- _Task instructions_
Going line by line through the entries, count those containing "round" and state only the result.

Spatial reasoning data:
========

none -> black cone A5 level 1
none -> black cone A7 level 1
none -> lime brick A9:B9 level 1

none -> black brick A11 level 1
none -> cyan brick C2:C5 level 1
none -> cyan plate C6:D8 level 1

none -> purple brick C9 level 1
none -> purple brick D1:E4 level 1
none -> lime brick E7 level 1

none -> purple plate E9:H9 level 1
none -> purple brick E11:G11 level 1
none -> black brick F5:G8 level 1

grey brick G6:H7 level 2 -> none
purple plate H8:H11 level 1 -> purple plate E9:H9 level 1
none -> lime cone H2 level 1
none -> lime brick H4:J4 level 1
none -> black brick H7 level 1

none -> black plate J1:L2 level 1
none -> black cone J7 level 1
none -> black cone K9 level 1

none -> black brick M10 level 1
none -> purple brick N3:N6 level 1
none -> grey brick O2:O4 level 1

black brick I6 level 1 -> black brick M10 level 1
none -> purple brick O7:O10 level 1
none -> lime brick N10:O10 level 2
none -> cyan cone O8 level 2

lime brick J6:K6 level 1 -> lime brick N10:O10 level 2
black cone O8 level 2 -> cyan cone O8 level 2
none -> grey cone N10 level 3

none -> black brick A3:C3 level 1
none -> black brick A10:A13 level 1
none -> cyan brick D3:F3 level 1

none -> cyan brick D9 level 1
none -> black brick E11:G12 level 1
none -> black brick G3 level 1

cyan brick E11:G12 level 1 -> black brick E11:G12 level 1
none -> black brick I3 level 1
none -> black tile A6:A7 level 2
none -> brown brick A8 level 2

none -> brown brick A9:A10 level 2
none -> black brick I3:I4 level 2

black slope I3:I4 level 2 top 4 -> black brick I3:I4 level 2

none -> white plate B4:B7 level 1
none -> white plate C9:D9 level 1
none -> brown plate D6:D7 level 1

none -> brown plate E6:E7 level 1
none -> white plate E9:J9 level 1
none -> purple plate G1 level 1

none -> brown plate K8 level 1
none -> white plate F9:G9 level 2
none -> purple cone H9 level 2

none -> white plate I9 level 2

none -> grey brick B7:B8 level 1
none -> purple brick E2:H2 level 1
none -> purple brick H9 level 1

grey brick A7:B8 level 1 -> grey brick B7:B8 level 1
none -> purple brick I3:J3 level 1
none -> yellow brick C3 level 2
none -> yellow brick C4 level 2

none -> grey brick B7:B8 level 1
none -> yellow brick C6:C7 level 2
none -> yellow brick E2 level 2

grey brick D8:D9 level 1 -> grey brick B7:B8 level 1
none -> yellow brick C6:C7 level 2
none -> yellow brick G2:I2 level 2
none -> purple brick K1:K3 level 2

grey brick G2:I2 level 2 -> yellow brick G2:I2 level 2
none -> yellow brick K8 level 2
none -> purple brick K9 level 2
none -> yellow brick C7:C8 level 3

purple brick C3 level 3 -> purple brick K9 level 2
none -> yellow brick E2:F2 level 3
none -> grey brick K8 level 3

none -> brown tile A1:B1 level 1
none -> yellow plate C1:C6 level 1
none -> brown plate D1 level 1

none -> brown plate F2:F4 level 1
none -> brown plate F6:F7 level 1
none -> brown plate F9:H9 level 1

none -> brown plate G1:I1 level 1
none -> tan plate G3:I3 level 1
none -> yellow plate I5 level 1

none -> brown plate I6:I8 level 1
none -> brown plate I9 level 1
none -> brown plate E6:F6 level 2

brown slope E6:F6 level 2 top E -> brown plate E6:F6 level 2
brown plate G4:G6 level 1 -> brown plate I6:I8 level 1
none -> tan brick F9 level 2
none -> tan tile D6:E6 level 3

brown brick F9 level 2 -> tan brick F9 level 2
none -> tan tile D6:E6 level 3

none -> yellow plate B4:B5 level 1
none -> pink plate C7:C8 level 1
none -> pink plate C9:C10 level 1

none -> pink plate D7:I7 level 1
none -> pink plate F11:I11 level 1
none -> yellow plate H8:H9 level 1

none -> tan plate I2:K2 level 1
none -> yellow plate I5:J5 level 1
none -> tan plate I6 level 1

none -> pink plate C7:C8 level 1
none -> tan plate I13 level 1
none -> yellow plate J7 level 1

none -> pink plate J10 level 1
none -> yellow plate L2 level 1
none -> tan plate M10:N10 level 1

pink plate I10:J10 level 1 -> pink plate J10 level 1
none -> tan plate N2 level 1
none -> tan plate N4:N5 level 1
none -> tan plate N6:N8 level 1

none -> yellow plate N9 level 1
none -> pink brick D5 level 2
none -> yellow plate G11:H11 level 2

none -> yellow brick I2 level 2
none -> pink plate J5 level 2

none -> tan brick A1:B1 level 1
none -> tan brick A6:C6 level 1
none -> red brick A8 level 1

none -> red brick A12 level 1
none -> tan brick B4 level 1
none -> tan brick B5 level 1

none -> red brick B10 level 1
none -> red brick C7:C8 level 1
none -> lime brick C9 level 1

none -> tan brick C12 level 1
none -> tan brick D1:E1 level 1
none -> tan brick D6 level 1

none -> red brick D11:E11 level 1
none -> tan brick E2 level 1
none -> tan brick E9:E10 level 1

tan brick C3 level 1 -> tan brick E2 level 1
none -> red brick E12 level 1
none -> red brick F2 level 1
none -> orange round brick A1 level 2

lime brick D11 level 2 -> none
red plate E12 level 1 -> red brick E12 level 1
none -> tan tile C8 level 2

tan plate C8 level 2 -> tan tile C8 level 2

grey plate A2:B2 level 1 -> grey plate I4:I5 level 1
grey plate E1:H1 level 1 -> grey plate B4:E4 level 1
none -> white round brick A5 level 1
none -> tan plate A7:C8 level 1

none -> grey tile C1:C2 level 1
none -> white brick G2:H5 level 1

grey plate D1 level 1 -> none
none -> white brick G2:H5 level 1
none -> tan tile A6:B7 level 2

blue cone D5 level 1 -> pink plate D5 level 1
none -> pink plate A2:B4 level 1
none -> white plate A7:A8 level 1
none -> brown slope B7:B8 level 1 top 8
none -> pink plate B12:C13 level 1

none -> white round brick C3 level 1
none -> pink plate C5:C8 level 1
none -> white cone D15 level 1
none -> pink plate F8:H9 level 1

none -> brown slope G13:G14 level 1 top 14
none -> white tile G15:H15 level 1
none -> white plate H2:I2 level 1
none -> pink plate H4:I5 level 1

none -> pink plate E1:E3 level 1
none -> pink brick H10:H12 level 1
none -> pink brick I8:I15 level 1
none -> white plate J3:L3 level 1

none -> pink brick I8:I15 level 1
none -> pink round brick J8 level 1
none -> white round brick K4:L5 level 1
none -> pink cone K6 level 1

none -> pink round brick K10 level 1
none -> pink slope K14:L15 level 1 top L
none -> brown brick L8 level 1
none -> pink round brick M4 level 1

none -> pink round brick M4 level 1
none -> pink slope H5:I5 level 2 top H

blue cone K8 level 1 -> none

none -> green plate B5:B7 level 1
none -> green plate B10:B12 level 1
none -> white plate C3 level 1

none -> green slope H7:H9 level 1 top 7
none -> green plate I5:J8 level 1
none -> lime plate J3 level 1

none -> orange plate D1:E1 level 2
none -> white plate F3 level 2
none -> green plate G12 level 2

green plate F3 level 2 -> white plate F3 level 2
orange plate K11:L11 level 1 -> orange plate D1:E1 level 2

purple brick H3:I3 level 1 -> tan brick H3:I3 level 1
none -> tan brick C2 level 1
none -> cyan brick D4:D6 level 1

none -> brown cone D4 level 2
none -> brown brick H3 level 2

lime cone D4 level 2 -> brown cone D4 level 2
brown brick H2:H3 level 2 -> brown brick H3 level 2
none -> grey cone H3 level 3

========

- _Output_
8